··· Records provided ···
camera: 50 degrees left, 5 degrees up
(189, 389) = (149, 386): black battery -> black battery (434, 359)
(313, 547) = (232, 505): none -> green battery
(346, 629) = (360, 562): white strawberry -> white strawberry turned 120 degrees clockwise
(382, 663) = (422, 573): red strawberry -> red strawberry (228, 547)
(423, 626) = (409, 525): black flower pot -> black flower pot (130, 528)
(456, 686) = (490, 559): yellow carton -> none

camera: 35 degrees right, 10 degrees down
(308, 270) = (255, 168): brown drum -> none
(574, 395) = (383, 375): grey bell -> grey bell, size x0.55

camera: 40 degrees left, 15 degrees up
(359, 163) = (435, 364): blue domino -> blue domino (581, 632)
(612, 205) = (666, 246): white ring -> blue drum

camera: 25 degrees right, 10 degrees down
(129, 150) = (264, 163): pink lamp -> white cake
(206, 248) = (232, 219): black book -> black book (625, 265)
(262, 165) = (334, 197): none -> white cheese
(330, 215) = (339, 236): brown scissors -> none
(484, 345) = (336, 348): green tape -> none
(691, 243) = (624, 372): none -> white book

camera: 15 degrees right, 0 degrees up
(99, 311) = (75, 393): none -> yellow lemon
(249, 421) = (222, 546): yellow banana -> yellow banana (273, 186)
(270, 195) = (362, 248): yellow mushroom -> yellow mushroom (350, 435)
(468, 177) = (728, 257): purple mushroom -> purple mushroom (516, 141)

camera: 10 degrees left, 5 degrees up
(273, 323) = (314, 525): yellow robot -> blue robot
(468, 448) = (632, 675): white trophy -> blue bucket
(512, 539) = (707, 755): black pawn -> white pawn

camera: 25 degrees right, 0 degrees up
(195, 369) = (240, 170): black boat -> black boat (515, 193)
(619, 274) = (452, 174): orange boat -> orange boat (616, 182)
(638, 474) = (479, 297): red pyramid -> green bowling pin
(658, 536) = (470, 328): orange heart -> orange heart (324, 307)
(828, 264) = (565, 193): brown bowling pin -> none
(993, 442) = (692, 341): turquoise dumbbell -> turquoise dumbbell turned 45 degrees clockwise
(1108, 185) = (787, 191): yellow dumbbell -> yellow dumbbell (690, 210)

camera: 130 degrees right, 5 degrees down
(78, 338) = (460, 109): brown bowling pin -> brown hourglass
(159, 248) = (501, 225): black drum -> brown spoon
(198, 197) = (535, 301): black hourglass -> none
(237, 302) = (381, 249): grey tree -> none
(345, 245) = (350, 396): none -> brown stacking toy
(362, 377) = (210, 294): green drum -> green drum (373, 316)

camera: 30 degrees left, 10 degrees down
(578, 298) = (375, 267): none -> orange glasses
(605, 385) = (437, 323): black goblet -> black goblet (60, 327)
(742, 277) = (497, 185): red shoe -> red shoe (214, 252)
···
● **Problem requirements**: Some lines above hold the word "drum". Copy all of them.

● **Response box**:
(308, 270) = (255, 168): brown drum -> none
(612, 205) = (666, 246): white ring -> blue drum
(159, 248) = (501, 225): black drum -> brown spoon
(362, 377) = (210, 294): green drum -> green drum (373, 316)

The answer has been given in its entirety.